(Scene difference descriptions)
%%
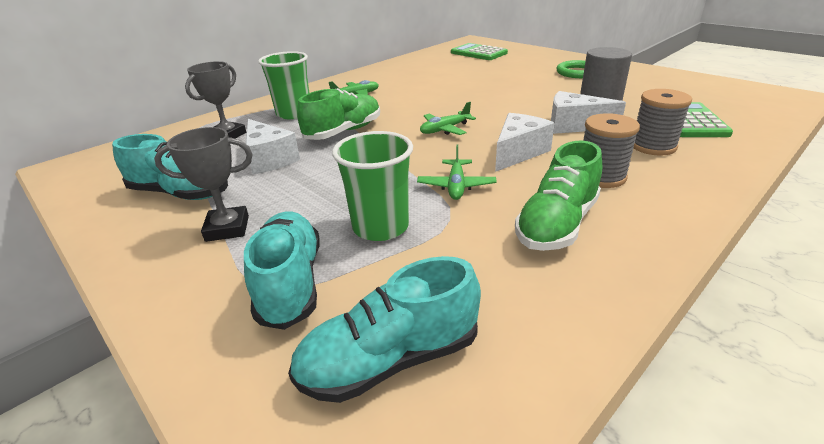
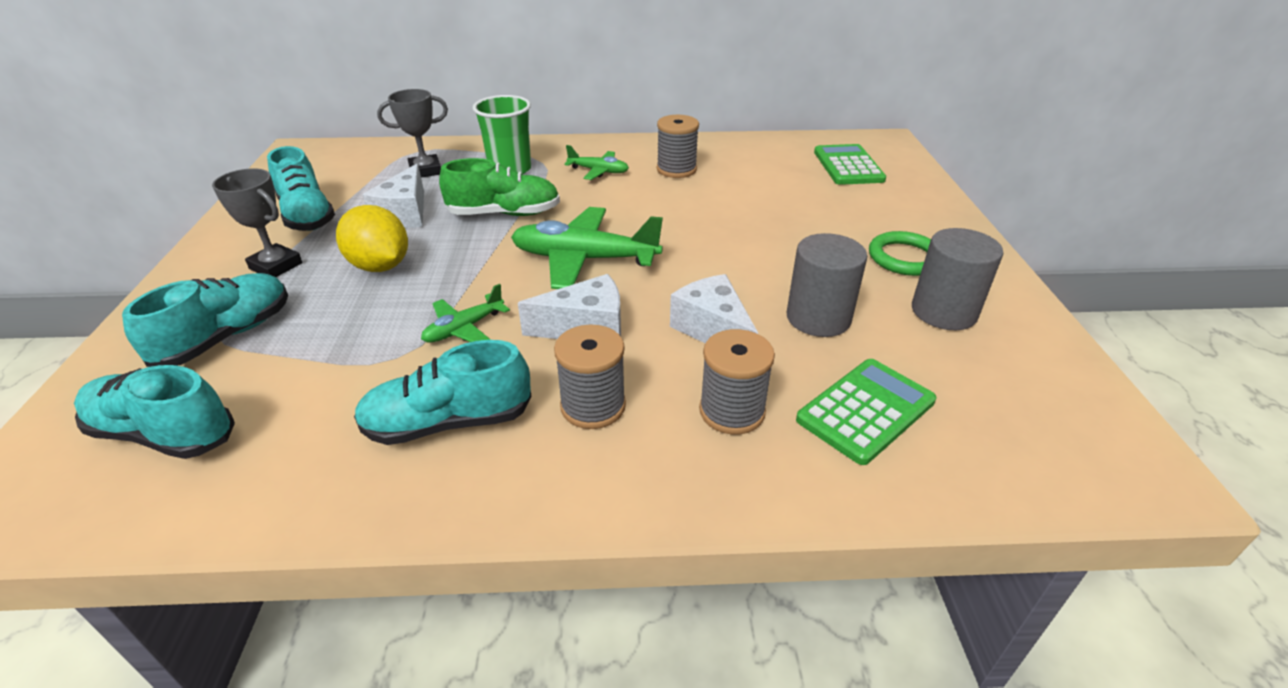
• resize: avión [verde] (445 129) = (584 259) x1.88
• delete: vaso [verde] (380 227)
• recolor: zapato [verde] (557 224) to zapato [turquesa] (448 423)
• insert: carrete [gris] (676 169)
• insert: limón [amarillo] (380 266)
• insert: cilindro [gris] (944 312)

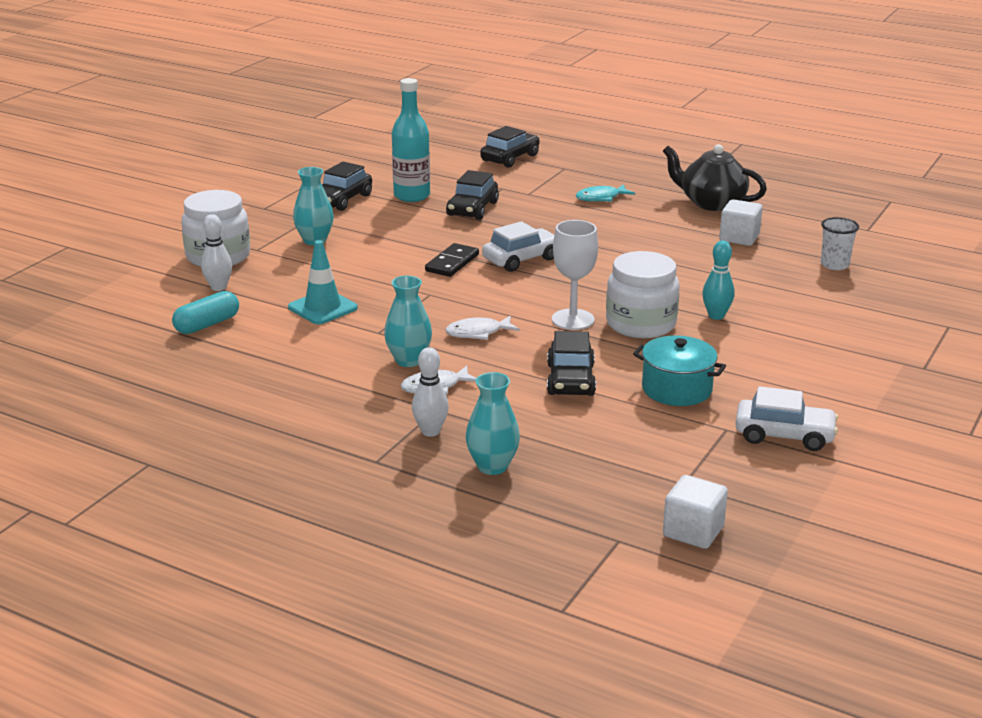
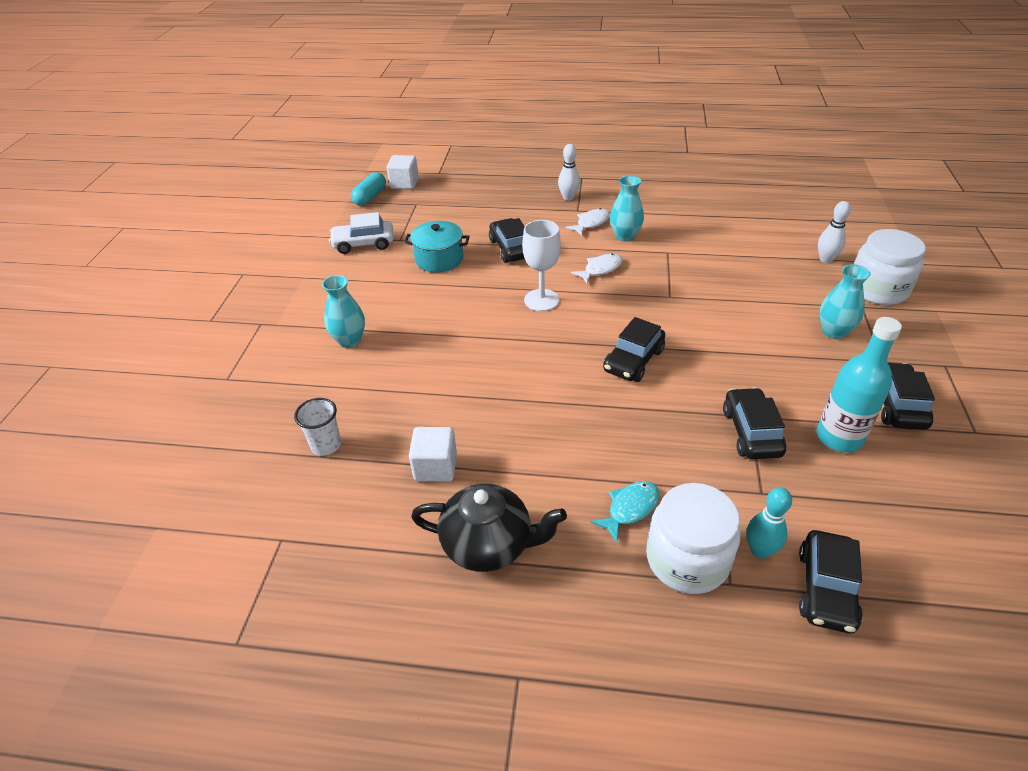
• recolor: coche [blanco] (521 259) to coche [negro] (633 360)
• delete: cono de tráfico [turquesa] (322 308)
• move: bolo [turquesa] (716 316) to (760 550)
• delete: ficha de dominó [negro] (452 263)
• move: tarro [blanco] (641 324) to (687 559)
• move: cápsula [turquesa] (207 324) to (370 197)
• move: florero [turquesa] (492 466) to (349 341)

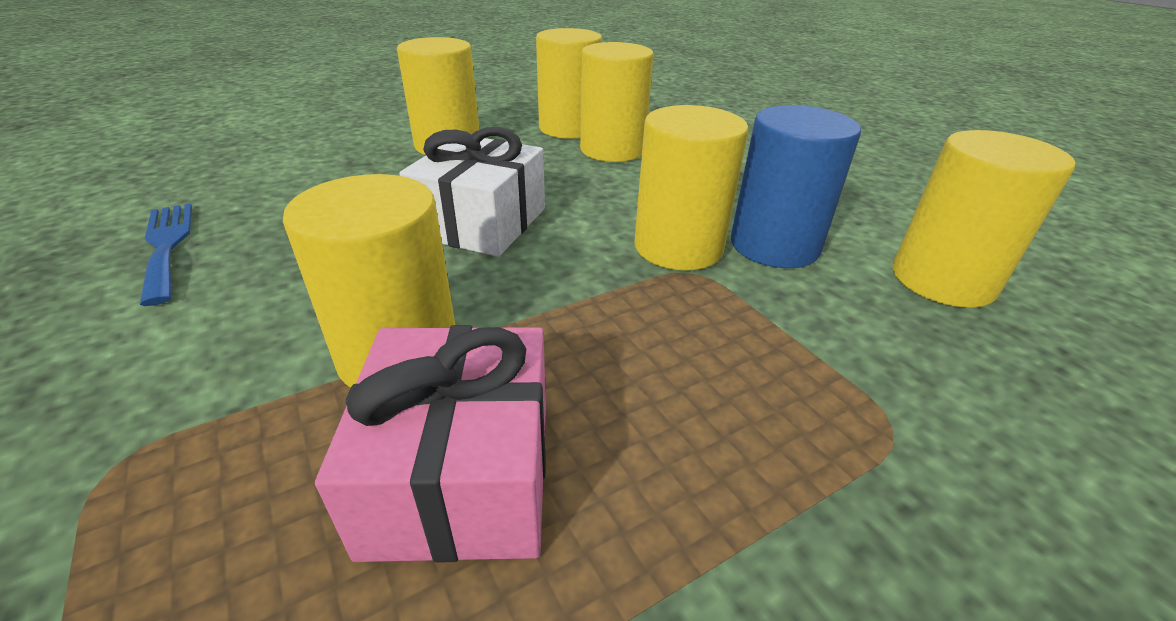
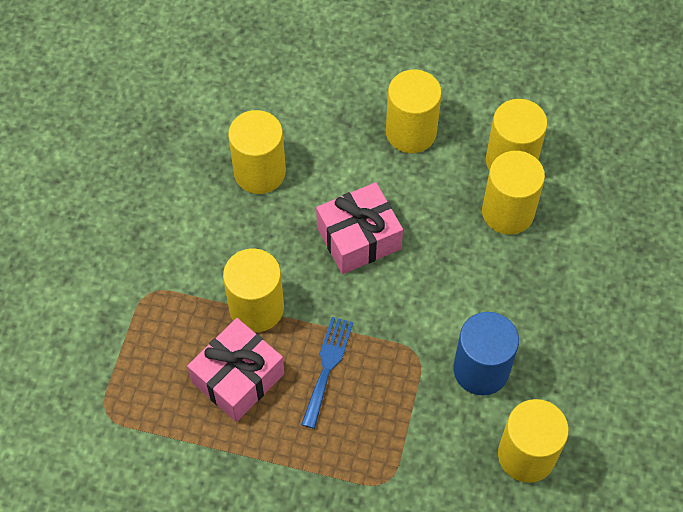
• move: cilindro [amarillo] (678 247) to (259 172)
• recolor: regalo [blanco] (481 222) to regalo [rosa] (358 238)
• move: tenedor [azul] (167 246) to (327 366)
%%
● Requirement:
Pictures do not belong in your copy; restate word for word the lines from the one containing "[gris] (676 169)" through the last line of the records above.

● Exercise output:
• insert: carrete [gris] (676 169)
• insert: limón [amarillo] (380 266)
• insert: cilindro [gris] (944 312)

• recolor: coche [blanco] (521 259) to coche [negro] (633 360)
• delete: cono de tráfico [turquesa] (322 308)
• move: bolo [turquesa] (716 316) to (760 550)
• delete: ficha de dominó [negro] (452 263)
• move: tarro [blanco] (641 324) to (687 559)
• move: cápsula [turquesa] (207 324) to (370 197)
• move: florero [turquesa] (492 466) to (349 341)

• move: cilindro [amarillo] (678 247) to (259 172)
• recolor: regalo [blanco] (481 222) to regalo [rosa] (358 238)
• move: tenedor [azul] (167 246) to (327 366)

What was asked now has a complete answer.